**Exercise instructions**
Scan the data, and whenever a line contains "VLOAD", copy it.

*** Excerpted records ***

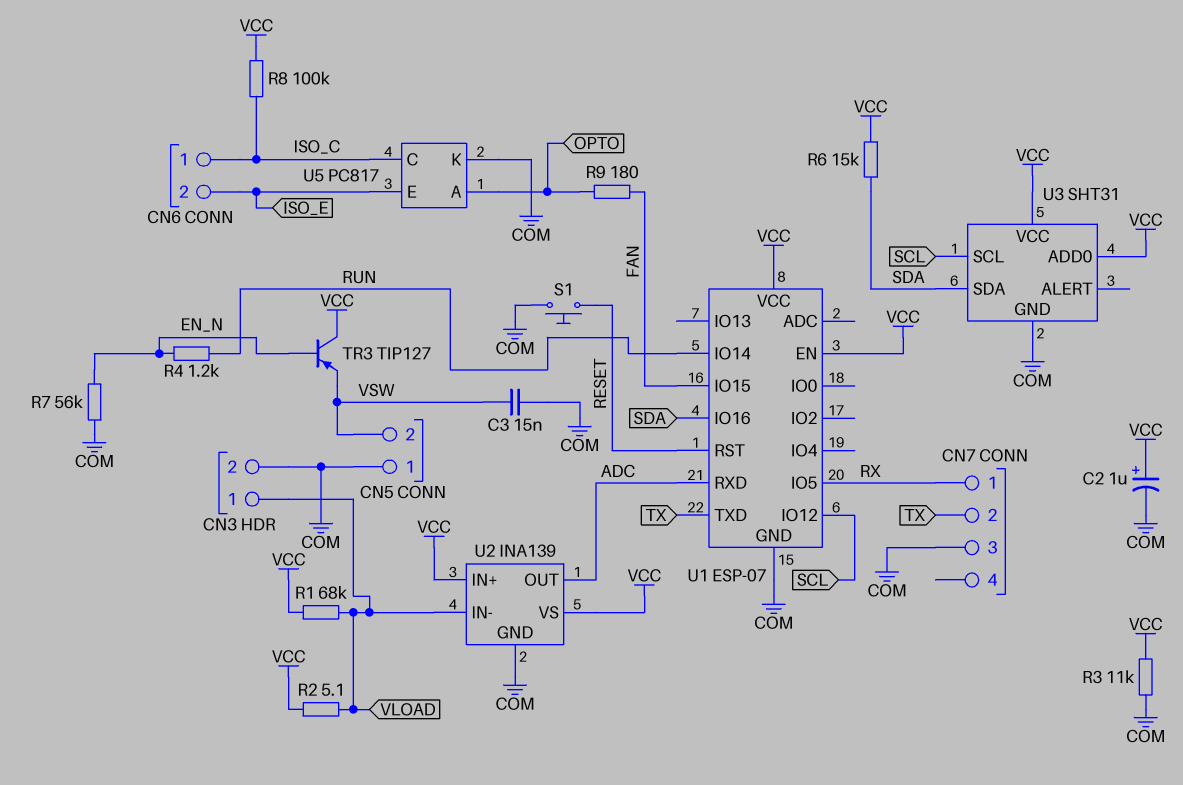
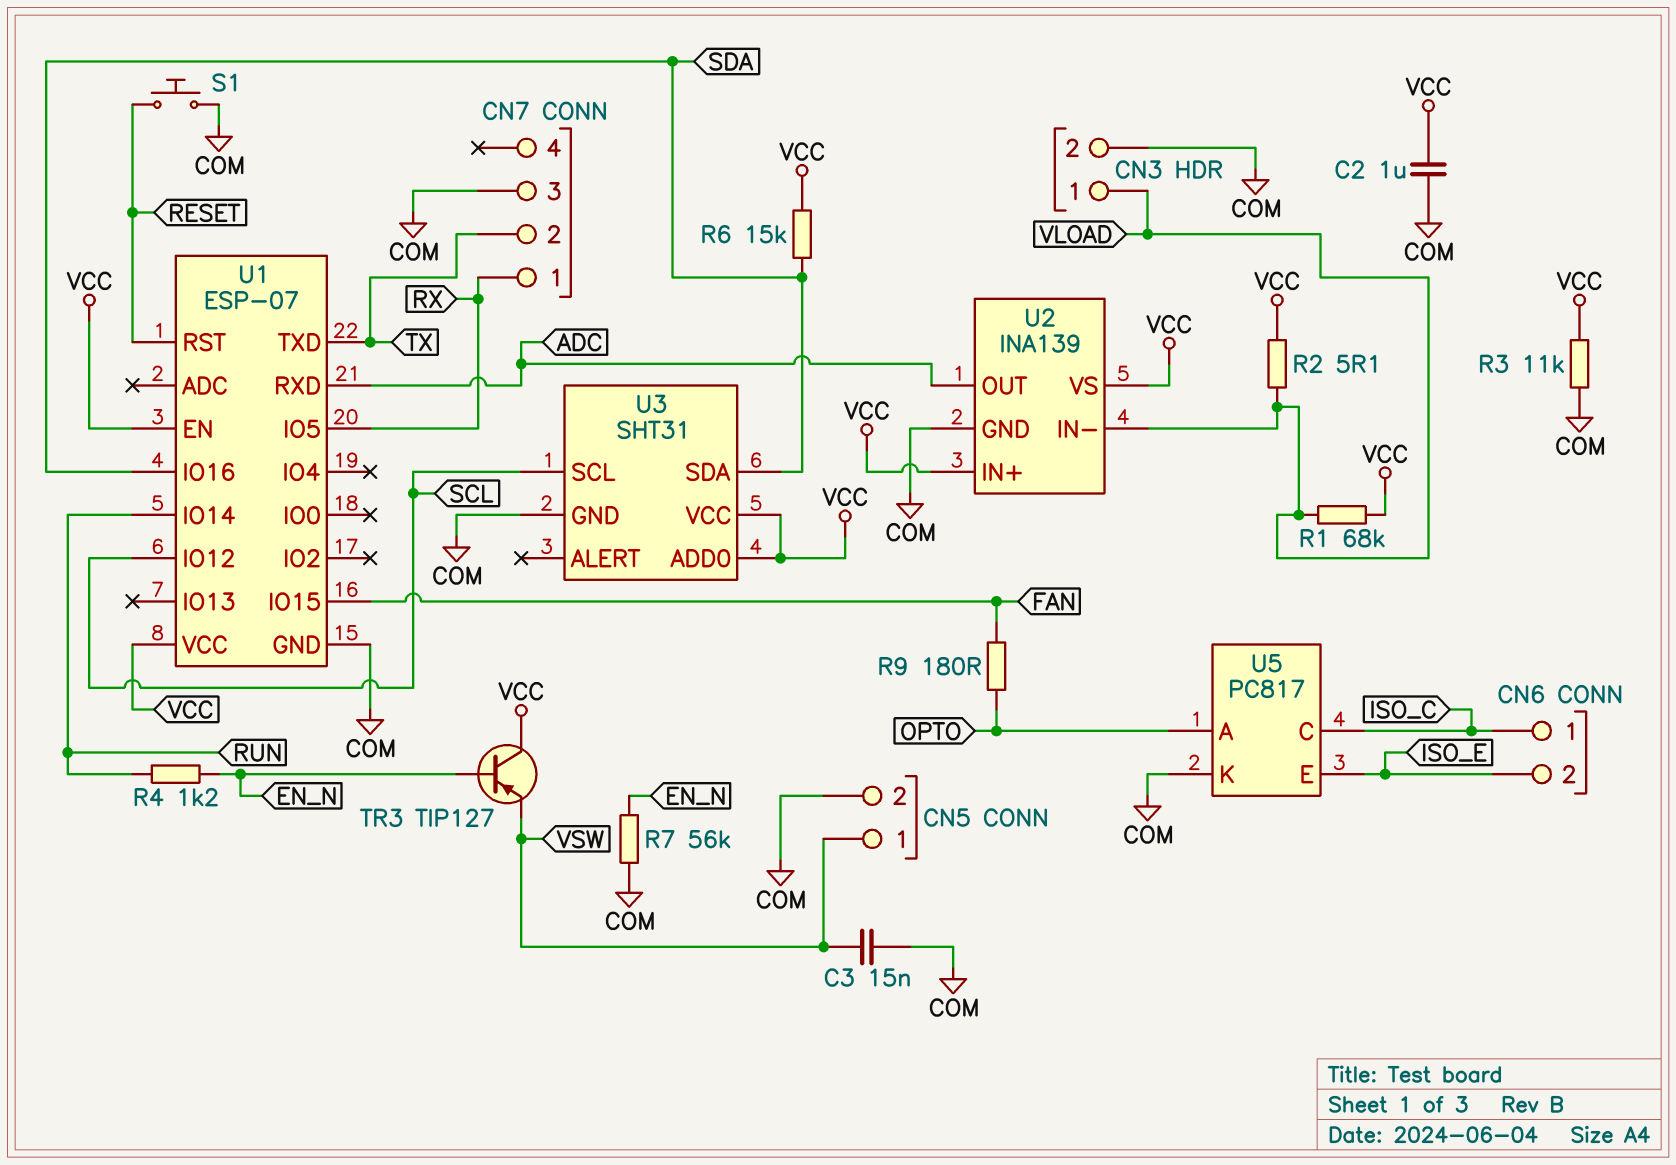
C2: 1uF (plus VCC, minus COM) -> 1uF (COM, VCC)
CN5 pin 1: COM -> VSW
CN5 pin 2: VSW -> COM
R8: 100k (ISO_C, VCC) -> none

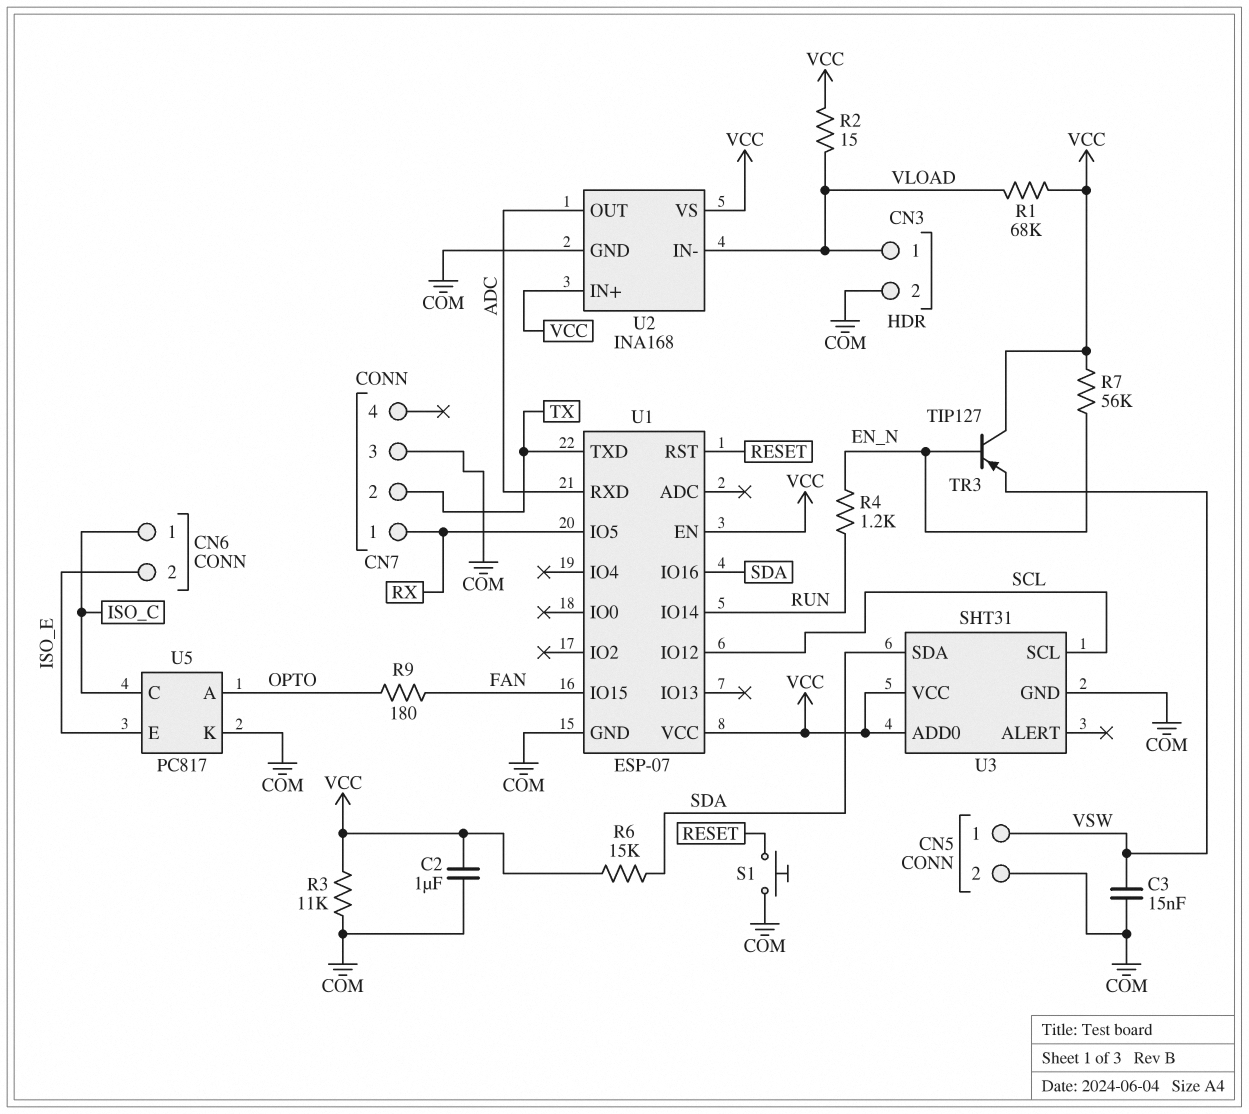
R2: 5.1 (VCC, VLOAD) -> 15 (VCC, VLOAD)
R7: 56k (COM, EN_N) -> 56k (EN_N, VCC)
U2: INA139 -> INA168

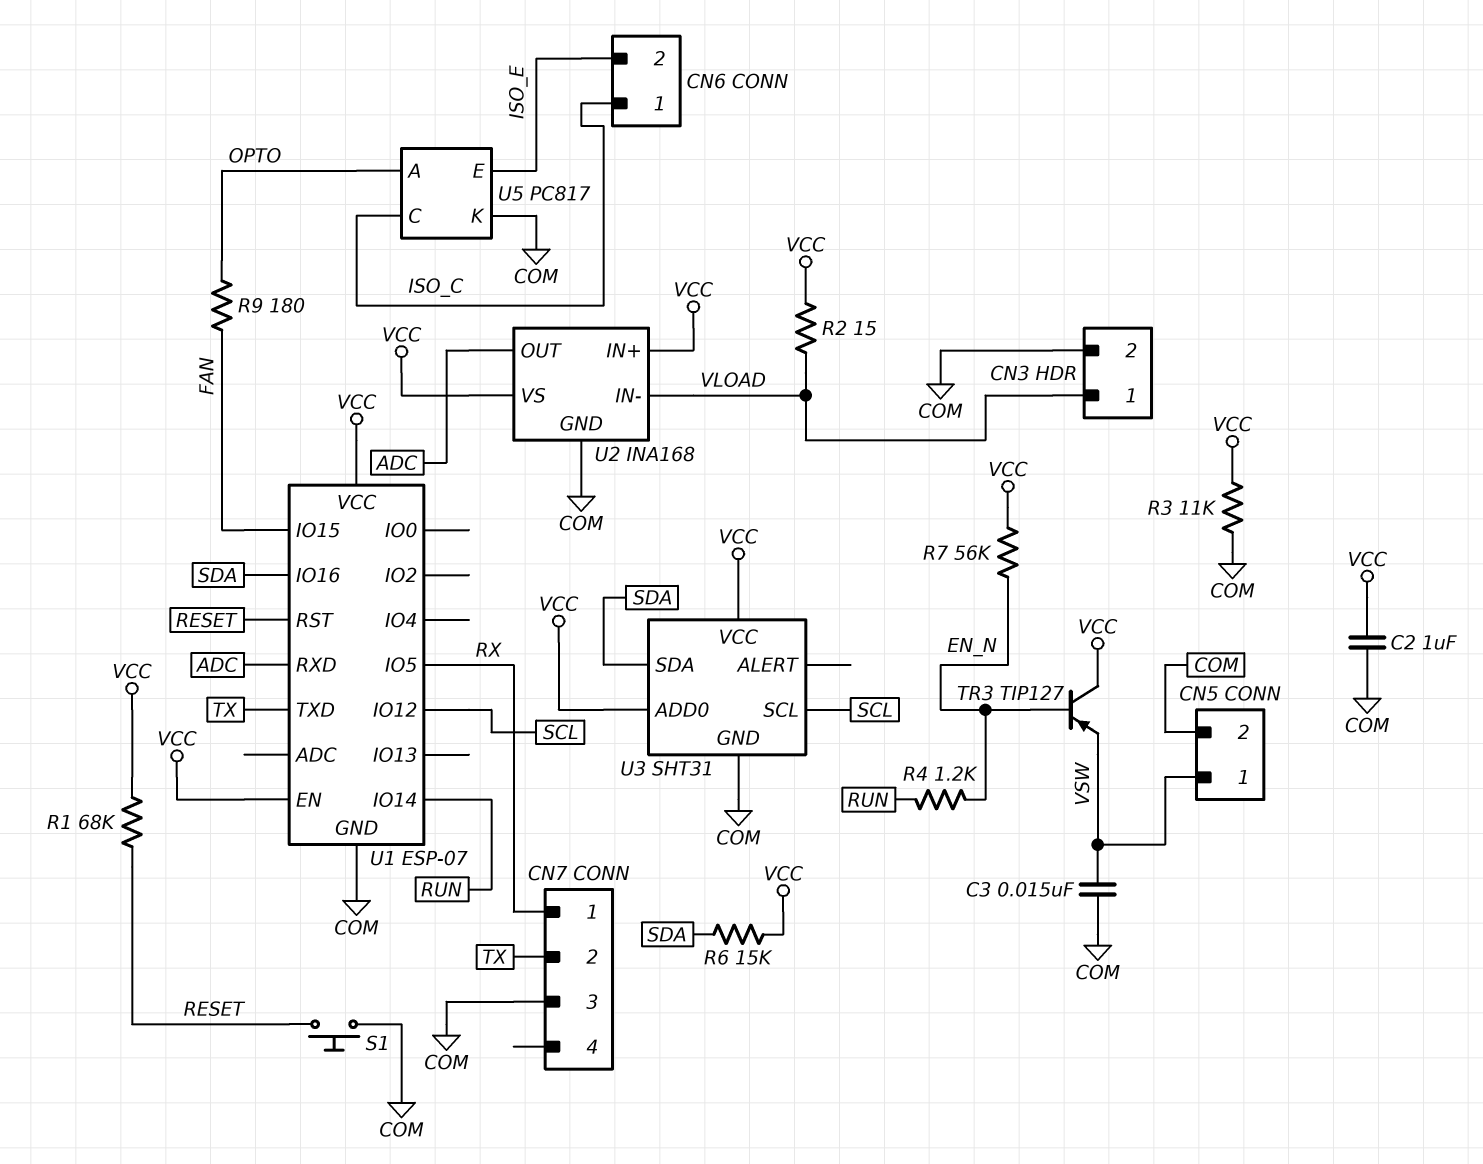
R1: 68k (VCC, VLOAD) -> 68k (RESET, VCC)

*** End of Excerpted records ***

**Task response**
R2: 5.1 (VCC, VLOAD) -> 15 (VCC, VLOAD)
R1: 68k (VCC, VLOAD) -> 68k (RESET, VCC)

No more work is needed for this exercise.